* Problem
Would you copy out the following entries exactly, without any of the pictures?

* Given data
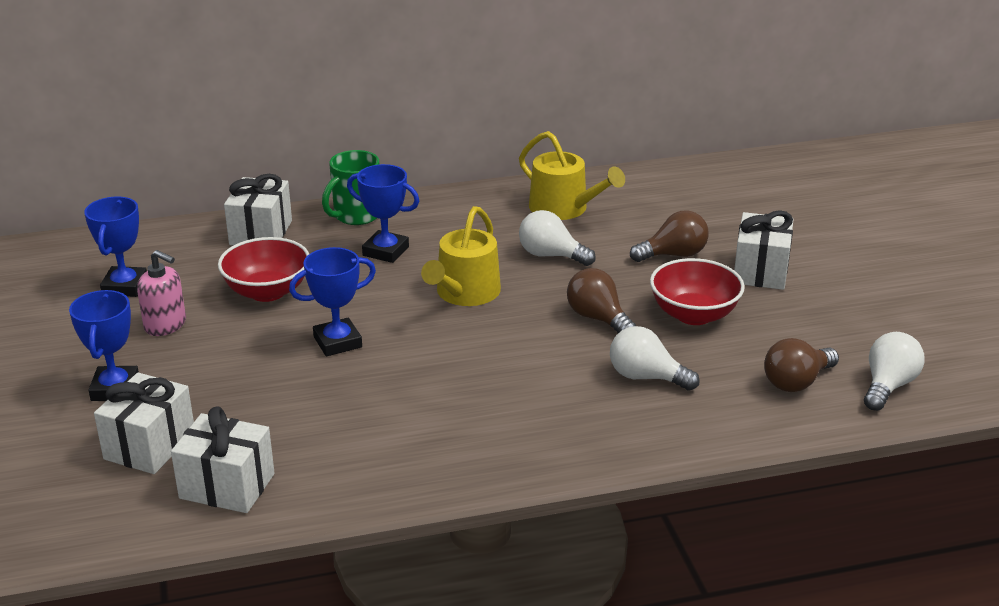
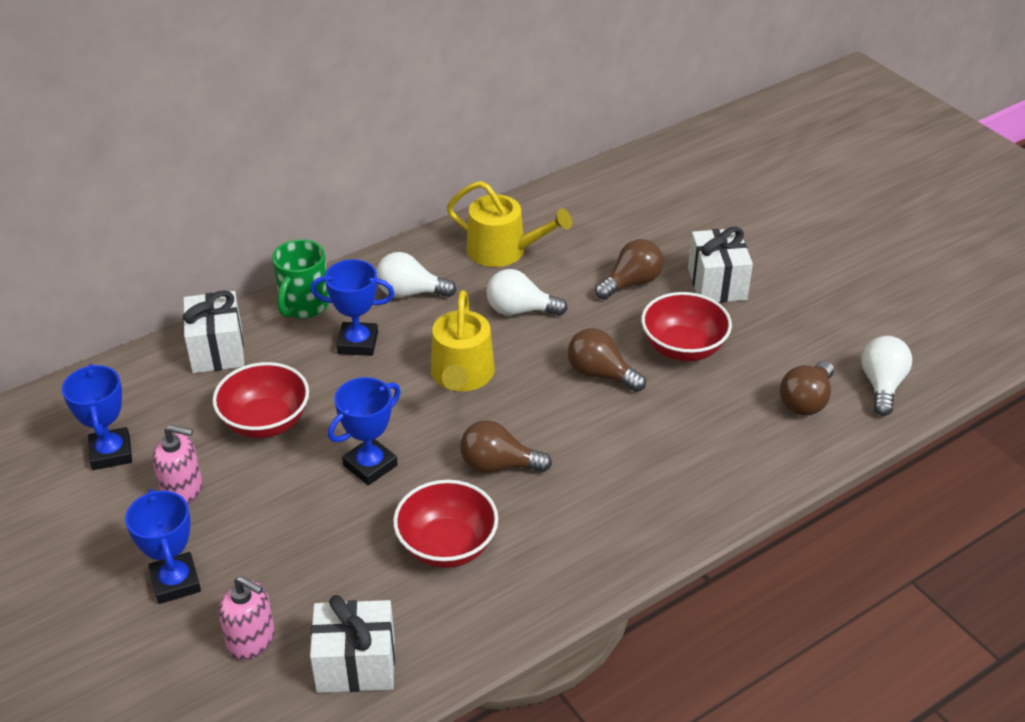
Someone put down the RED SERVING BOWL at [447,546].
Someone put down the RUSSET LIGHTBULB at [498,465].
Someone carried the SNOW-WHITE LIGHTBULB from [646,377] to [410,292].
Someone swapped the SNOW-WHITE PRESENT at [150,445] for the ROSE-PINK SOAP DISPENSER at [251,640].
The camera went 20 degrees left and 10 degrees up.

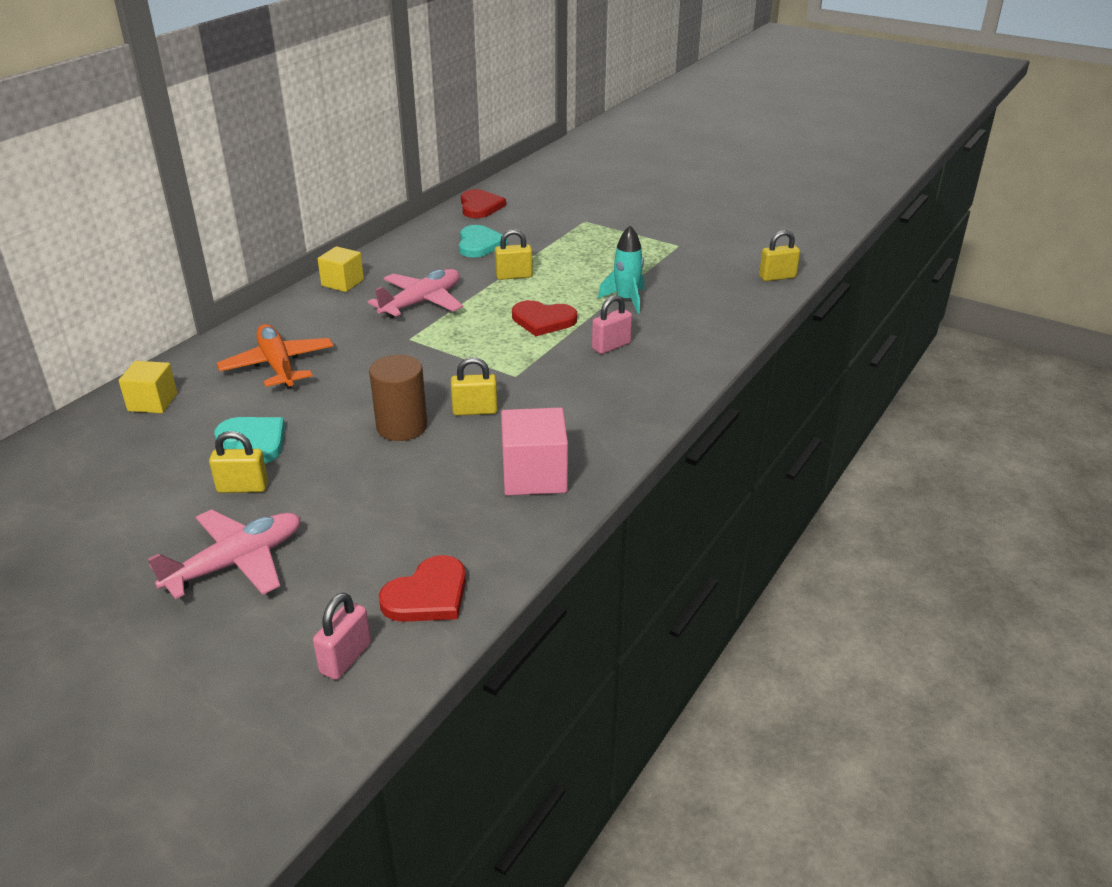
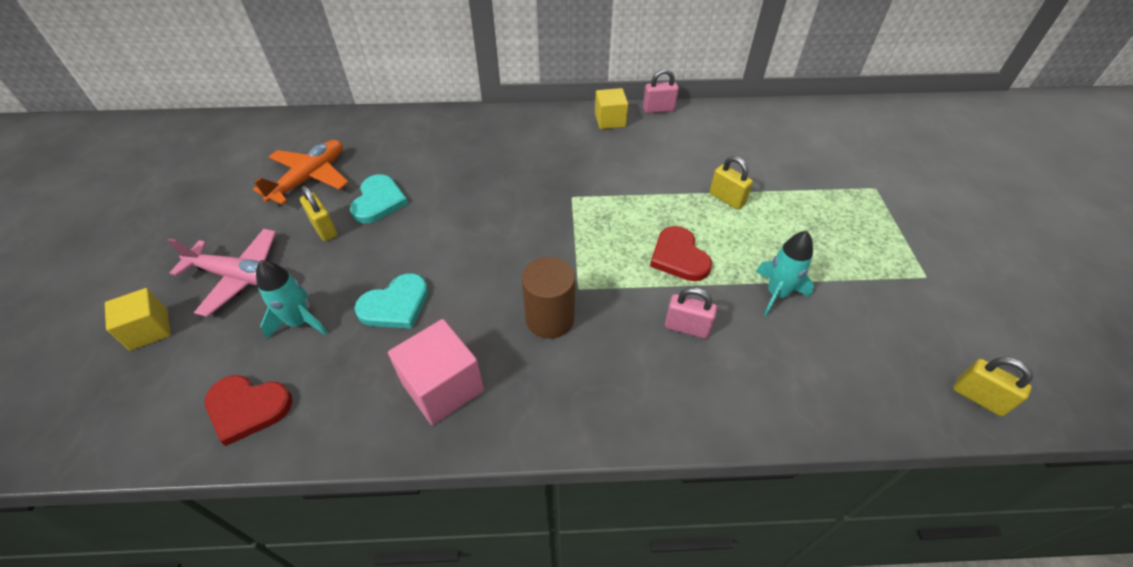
Someone took away the ROSE-PINK AEROPLANE at [422,302].
Someone took away the YELLOW PADLOCK at [475,411].
Someone took away the RED HEART SHAPE at [480,206].
Someone put down the TURQUOISE SPACESHIP at [300,322].
Someone carried the YELLOW CUBE from [152,402] to [149,330].
Someone carried the BRIGHT ORANGE AEROPLANE from [278,365] to [310,178].
Someone carried the ROSE-PINK PADLOCK from [345,658] to [658,109].
Someone carried the RUSSET CYLINDER SHAPE from [402,427] to [550,319].
Someone carried the TURQUOISE HEART SHAPE from [479,244] to [395,305].
The camera went 55 degrees right and 15 degrees up.

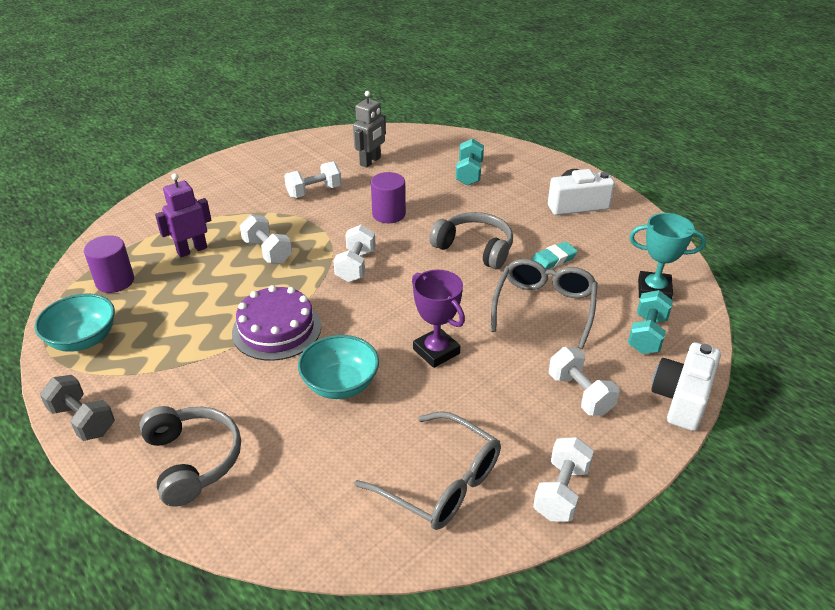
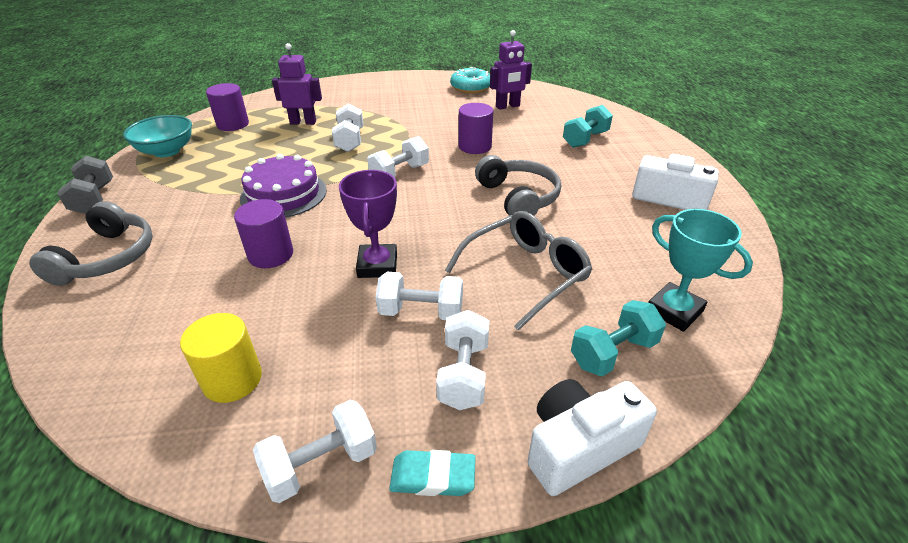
Someone put down the TURQUOISE DOUGHNUT at [471,88].
Someone carried the SNOW-WHITE DUMBBELL from [314,192] to [421,312].
Someone carried the TURQUOISE PENCIL ERASER from [553,259] to [433,477].
Someone swapped the TURQUOISE SERVING BOWL at [340,384] for the PURPLE CYLINDER SHAPE at [271,254].
Someone swapped the GRAY GLASSES at [439,482] for the YELLOW CYLINDER SHAPE at [232,379].
Someone repainted the GRAY ROBOT FIGURE at [370,161], which became the PURPLE ROBOT FIGURE at [507,106].
The camera went 35 degrees right and 0 degrees up.

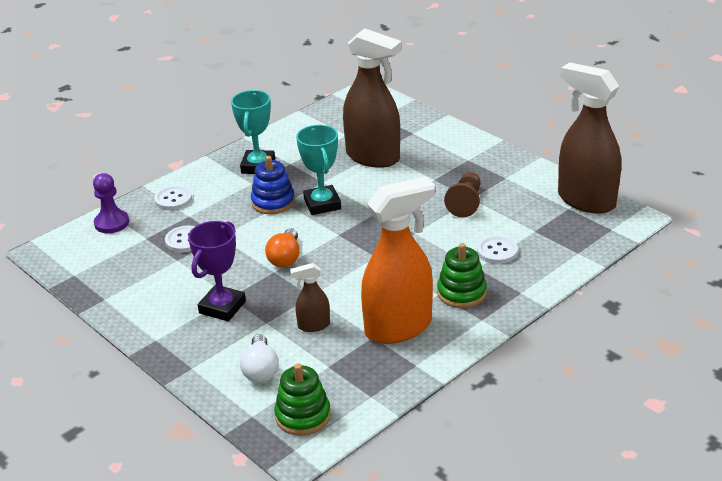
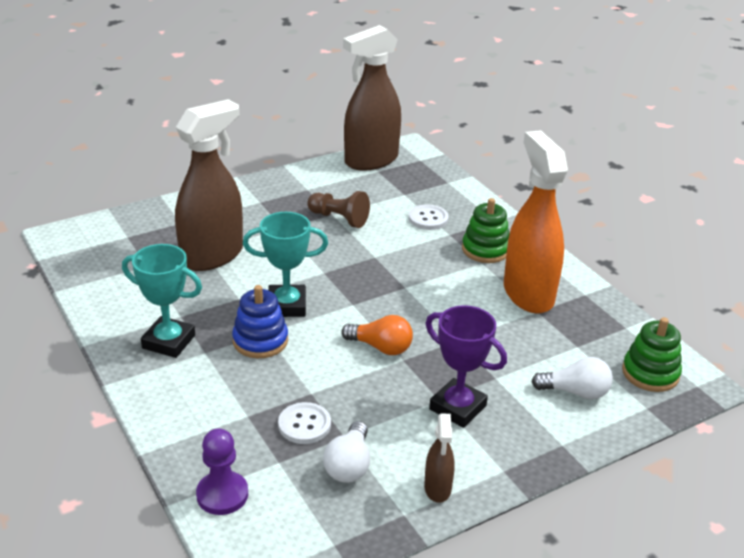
Someone took away the SNOW-WHITE BUTTON at [173,199].
Someone put down the SNOW-WHITE LIGHTBULB at [349,465].
Someone carried the RUSSET SPRAY CLEANER from [313,325] to [437,488].
The camera went 80 degrees left and 0 degrees up.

* Output for this task
Someone put down the RED SERVING BOWL at [447,546].
Someone put down the RUSSET LIGHTBULB at [498,465].
Someone carried the SNOW-WHITE LIGHTBULB from [646,377] to [410,292].
Someone swapped the SNOW-WHITE PRESENT at [150,445] for the ROSE-PINK SOAP DISPENSER at [251,640].
The camera went 20 degrees left and 10 degrees up.

Someone took away the ROSE-PINK AEROPLANE at [422,302].
Someone took away the YELLOW PADLOCK at [475,411].
Someone took away the RED HEART SHAPE at [480,206].
Someone put down the TURQUOISE SPACESHIP at [300,322].
Someone carried the YELLOW CUBE from [152,402] to [149,330].
Someone carried the BRIGHT ORANGE AEROPLANE from [278,365] to [310,178].
Someone carried the ROSE-PINK PADLOCK from [345,658] to [658,109].
Someone carried the RUSSET CYLINDER SHAPE from [402,427] to [550,319].
Someone carried the TURQUOISE HEART SHAPE from [479,244] to [395,305].
The camera went 55 degrees right and 15 degrees up.

Someone put down the TURQUOISE DOUGHNUT at [471,88].
Someone carried the SNOW-WHITE DUMBBELL from [314,192] to [421,312].
Someone carried the TURQUOISE PENCIL ERASER from [553,259] to [433,477].
Someone swapped the TURQUOISE SERVING BOWL at [340,384] for the PURPLE CYLINDER SHAPE at [271,254].
Someone swapped the GRAY GLASSES at [439,482] for the YELLOW CYLINDER SHAPE at [232,379].
Someone repainted the GRAY ROBOT FIGURE at [370,161], which became the PURPLE ROBOT FIGURE at [507,106].
The camera went 35 degrees right and 0 degrees up.

Someone took away the SNOW-WHITE BUTTON at [173,199].
Someone put down the SNOW-WHITE LIGHTBULB at [349,465].
Someone carried the RUSSET SPRAY CLEANER from [313,325] to [437,488].
The camera went 80 degrees left and 0 degrees up.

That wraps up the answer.